*Work instruction:* Some lines below hold "board". Pick them out and copy them.
________________________
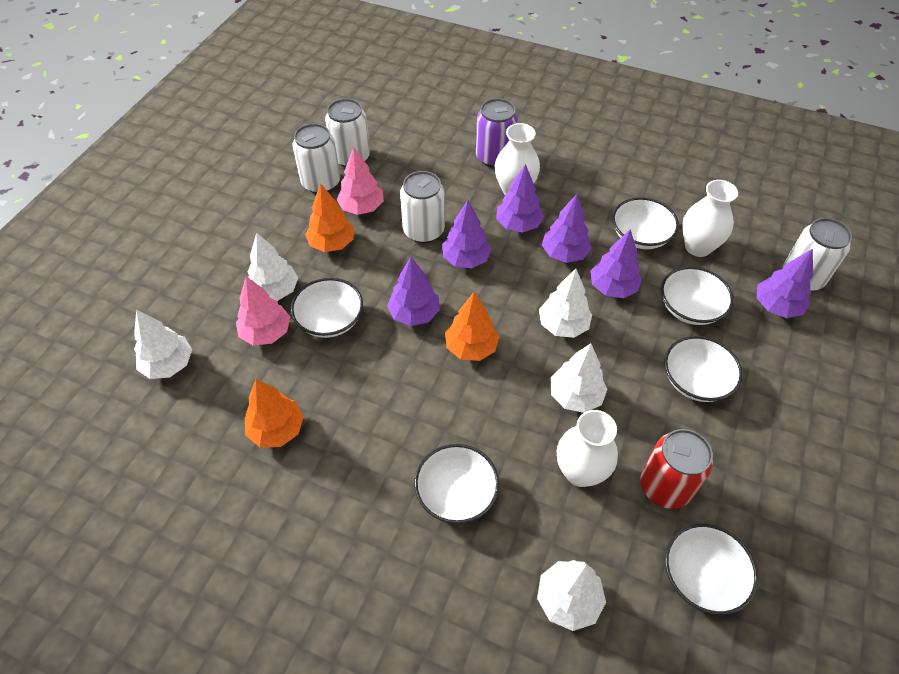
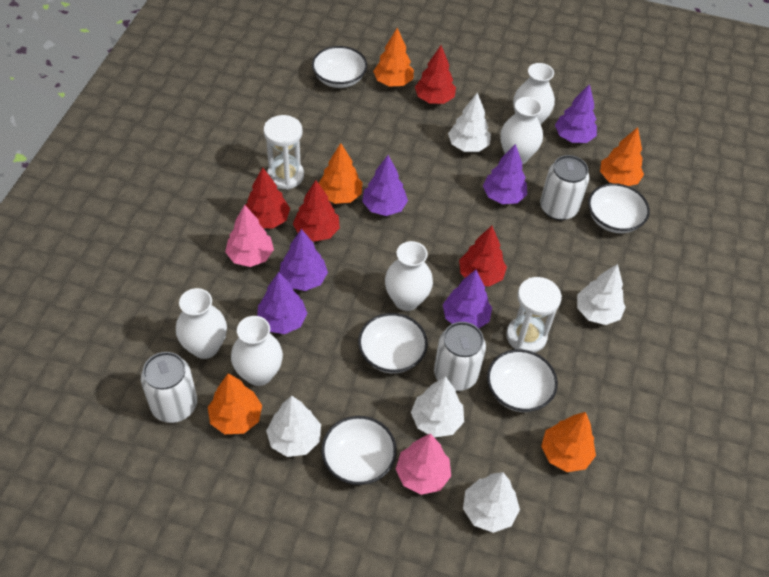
orange tree: 3 -> 5
purple can: 1 -> 0
red can: 1 -> 0
red tree: 0 -> 4
white bowl: 6 -> 5
white can: 4 -> 3
white hourglass: 0 -> 2
white vase: 3 -> 5

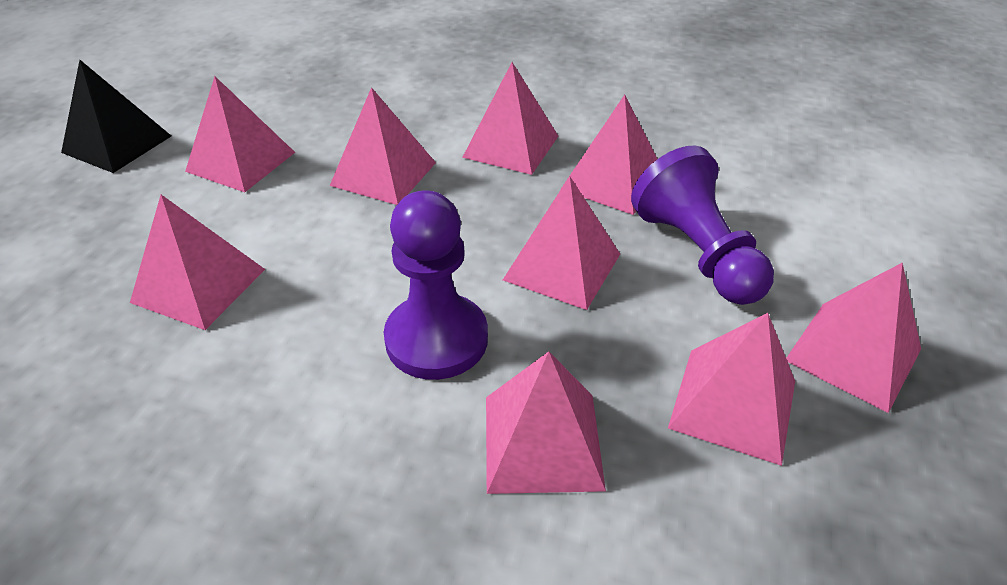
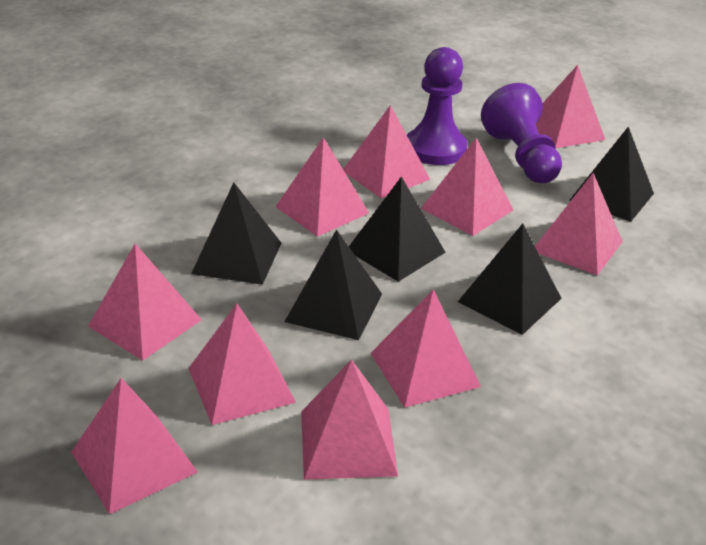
black pyramid: 1 -> 5
pink pyramid: 9 -> 10

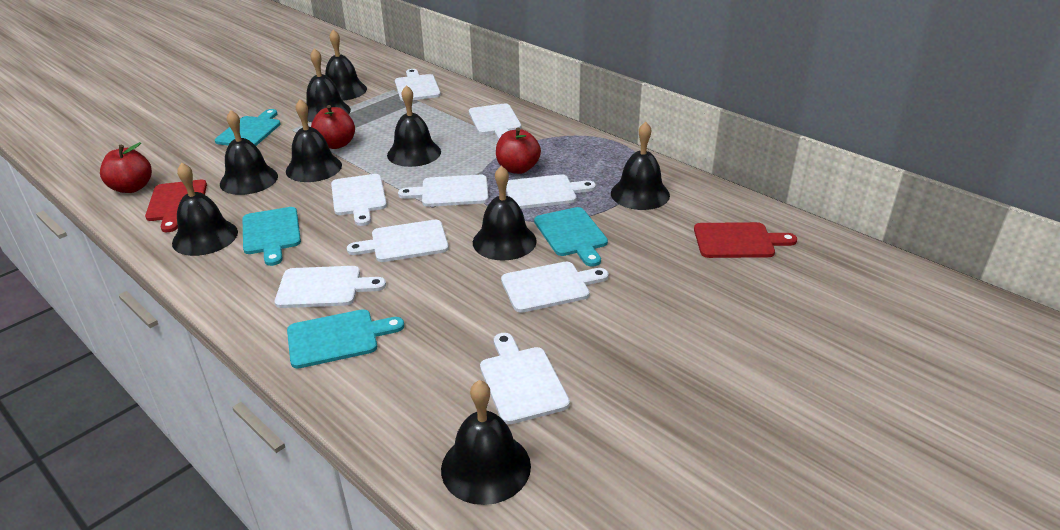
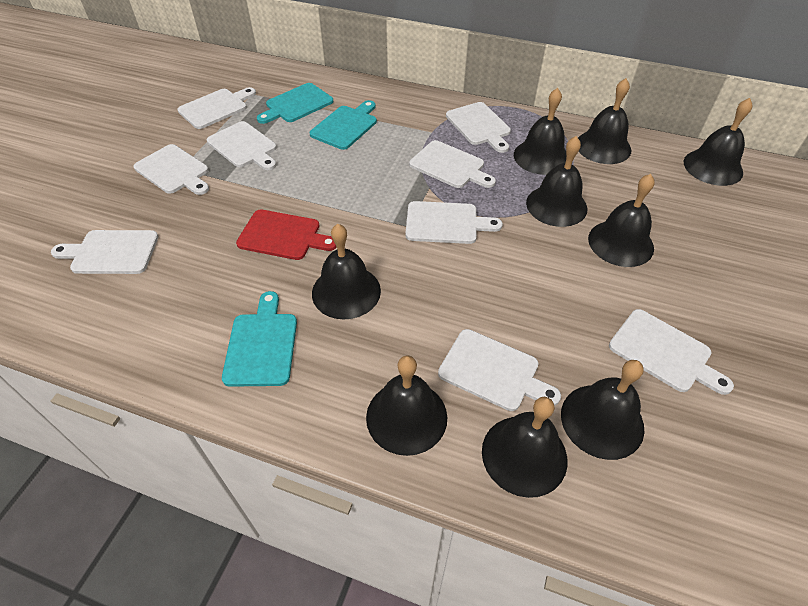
red apple: 3 -> 0
red cutting board: 2 -> 1
turquoise cutting board: 4 -> 3

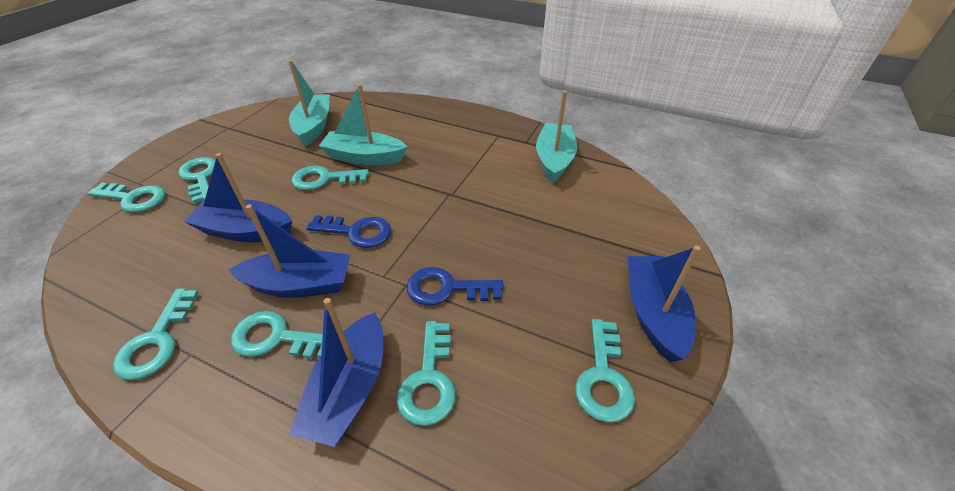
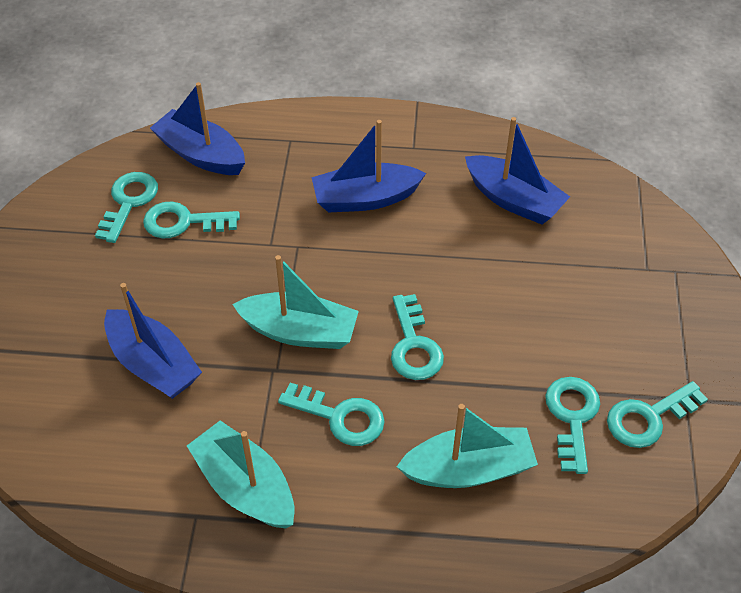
blue key: 2 -> 0
turquoise key: 7 -> 6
________________________
*Exercise solution:*
red cutting board: 2 -> 1
turquoise cutting board: 4 -> 3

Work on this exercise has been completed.